Activity:
Quote exactly and only this range of lines in the data below: the line that holds "(231, 456) = (630, 187): black" to the line that holds "(545, 415) = (348, 120): black", both included.

Data to use:
====

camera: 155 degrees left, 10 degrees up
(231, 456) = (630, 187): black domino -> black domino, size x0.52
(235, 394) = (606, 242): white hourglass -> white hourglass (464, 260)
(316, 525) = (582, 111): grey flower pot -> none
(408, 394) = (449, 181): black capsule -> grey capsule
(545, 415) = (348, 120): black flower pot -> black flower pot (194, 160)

====

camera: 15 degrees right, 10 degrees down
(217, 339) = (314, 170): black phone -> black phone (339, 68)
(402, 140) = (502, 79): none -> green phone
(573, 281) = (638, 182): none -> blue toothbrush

====

Task result:
(231, 456) = (630, 187): black domino -> black domino, size x0.52
(235, 394) = (606, 242): white hourglass -> white hourglass (464, 260)
(316, 525) = (582, 111): grey flower pot -> none
(408, 394) = (449, 181): black capsule -> grey capsule
(545, 415) = (348, 120): black flower pot -> black flower pot (194, 160)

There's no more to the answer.